____ Supplied material

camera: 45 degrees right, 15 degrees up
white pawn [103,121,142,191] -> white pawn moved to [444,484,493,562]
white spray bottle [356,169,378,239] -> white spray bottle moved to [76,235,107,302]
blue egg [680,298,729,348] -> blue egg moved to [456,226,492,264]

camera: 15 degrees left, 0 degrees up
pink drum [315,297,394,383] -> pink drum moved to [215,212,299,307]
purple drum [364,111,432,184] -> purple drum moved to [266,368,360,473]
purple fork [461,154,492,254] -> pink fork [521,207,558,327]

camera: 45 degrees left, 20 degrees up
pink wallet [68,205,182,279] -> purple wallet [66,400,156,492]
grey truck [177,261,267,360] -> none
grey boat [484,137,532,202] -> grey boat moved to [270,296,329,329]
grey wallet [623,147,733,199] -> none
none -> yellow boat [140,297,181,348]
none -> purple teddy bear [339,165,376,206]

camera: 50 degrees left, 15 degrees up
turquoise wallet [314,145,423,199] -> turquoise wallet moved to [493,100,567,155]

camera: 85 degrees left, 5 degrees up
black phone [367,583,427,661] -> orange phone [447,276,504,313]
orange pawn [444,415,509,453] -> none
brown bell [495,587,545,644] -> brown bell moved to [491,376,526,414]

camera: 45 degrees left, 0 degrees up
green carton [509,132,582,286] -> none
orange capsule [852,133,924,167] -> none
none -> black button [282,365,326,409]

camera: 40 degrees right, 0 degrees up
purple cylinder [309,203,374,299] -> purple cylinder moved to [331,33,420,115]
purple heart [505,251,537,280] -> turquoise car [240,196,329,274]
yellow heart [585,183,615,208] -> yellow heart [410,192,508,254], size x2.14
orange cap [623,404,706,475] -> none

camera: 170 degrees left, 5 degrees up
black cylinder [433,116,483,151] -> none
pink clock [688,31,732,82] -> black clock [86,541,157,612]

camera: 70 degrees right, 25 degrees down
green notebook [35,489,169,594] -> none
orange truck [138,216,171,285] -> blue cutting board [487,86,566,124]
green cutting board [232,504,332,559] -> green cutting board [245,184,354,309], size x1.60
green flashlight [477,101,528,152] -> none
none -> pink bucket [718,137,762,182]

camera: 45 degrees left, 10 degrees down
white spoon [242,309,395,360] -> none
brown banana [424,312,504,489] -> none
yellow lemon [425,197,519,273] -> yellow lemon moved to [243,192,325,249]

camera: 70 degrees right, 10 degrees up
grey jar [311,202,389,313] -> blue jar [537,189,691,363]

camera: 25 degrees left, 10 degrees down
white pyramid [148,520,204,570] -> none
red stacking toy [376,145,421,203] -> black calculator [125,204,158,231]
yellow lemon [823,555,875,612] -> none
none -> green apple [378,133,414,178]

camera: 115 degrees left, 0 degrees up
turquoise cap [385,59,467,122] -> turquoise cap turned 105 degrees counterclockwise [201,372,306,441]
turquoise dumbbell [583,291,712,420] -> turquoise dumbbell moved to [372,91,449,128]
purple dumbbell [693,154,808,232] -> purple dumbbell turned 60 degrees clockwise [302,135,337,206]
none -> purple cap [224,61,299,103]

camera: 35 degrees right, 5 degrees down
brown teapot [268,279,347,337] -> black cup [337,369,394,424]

________

Your goal >> Find the line that contains "camera: 35 degrees right, 5 degrees down" in the data above. Reproduce it and every later line exactly, through the last one.

Solution below >>
camera: 35 degrees right, 5 degrees down
brown teapot [268,279,347,337] -> black cup [337,369,394,424]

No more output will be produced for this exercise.